*DATA FOR PROCESSING*.
----

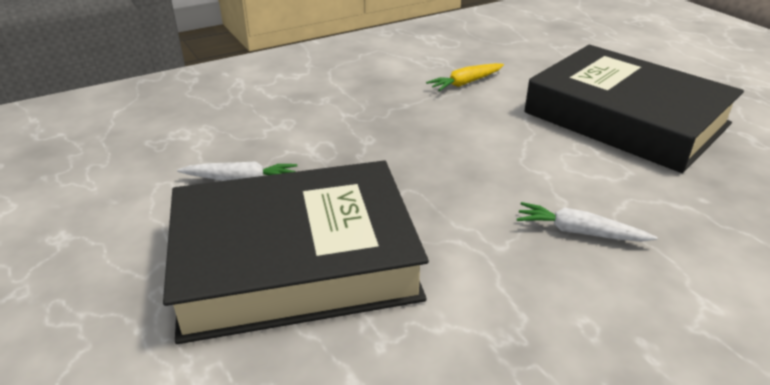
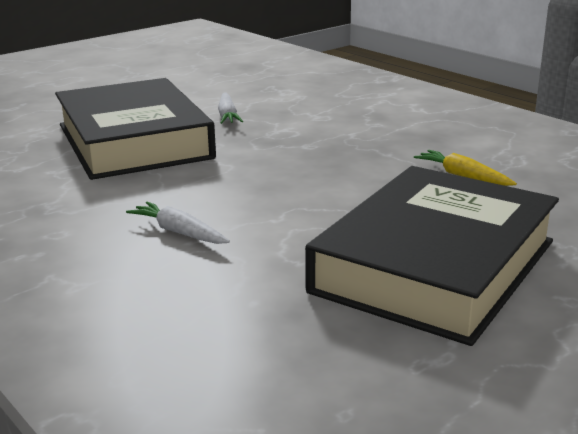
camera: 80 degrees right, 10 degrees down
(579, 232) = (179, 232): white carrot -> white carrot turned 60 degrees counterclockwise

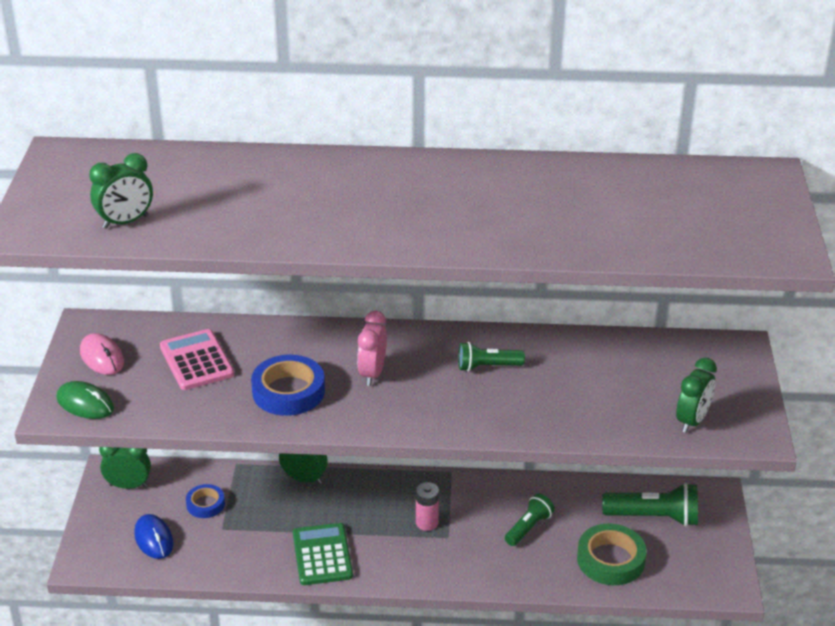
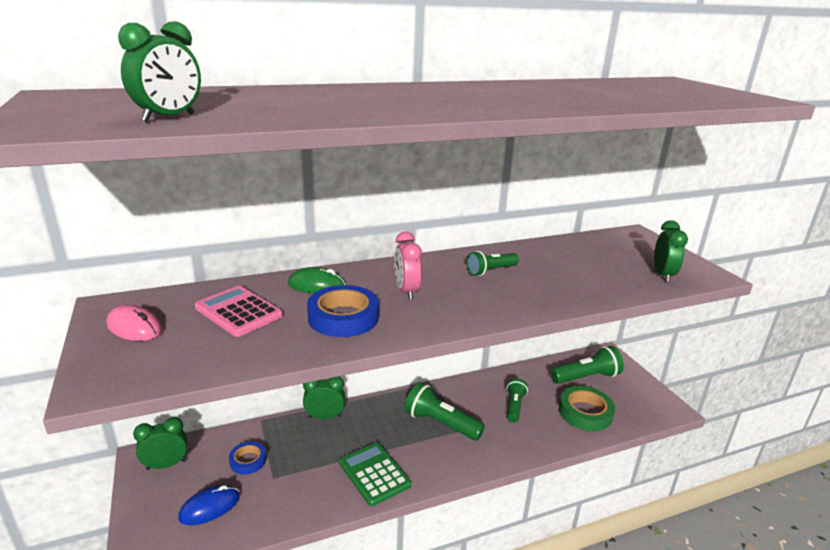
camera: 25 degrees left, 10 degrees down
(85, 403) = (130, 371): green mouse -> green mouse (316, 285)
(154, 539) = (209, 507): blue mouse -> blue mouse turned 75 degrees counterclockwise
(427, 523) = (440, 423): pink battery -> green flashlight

----

*EXERCISE GOAL*.
Retype, exactly and only, the lines running from the one with "(85, 403) = (130, 371): green" through the final line of the listing above.

*SOLVED PROBLEM*.
(85, 403) = (130, 371): green mouse -> green mouse (316, 285)
(154, 539) = (209, 507): blue mouse -> blue mouse turned 75 degrees counterclockwise
(427, 523) = (440, 423): pink battery -> green flashlight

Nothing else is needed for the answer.